* What the task requires: In the listing below, the lines starting with the line with "none -> cyan round brick A8 level 1" and going on through the line with "none -> cyan round brick E3 level 1" are to be reproduced exactly, and only those.

* Information shown:
▬▬▬▬▬▬▬▬▬▬

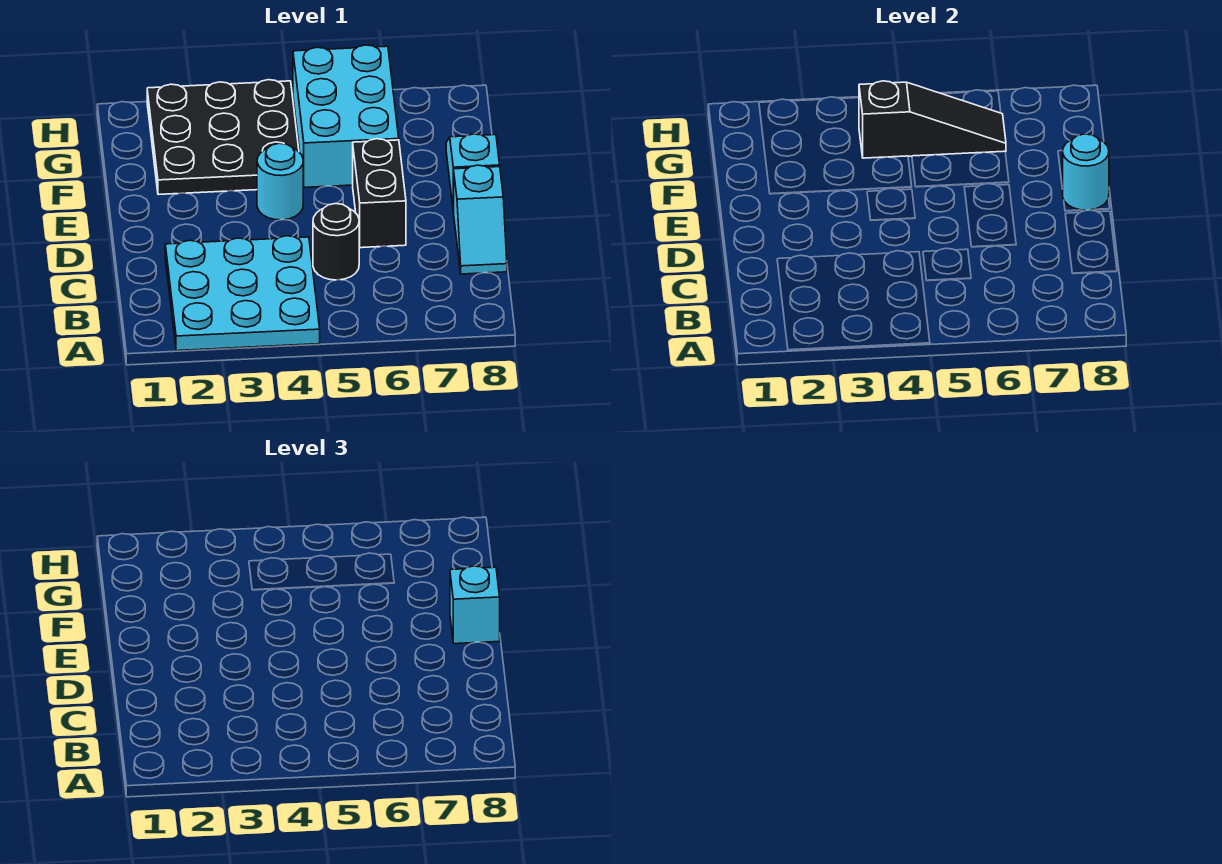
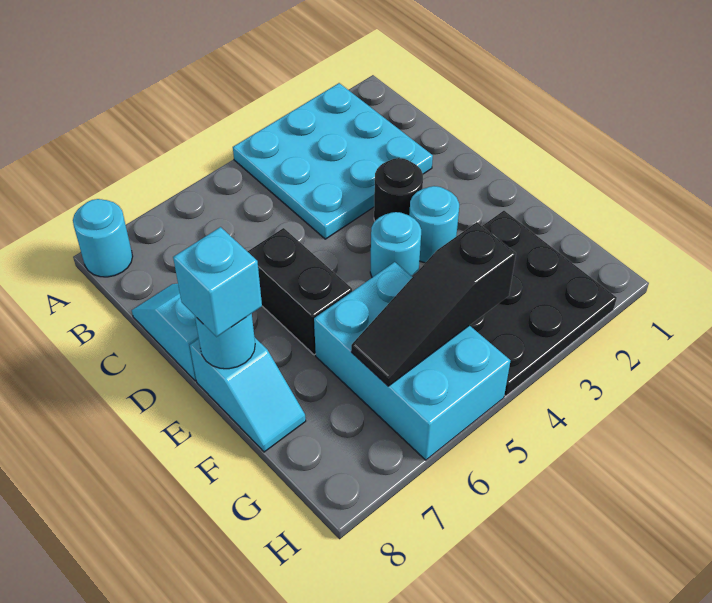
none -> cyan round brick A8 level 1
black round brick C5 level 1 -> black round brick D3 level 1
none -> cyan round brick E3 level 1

▬▬▬▬▬▬▬▬▬▬

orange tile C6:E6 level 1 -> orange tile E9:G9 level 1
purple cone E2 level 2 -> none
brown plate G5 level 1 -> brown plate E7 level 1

▬▬▬▬▬▬▬▬▬▬

* Response box:
none -> cyan round brick A8 level 1
black round brick C5 level 1 -> black round brick D3 level 1
none -> cyan round brick E3 level 1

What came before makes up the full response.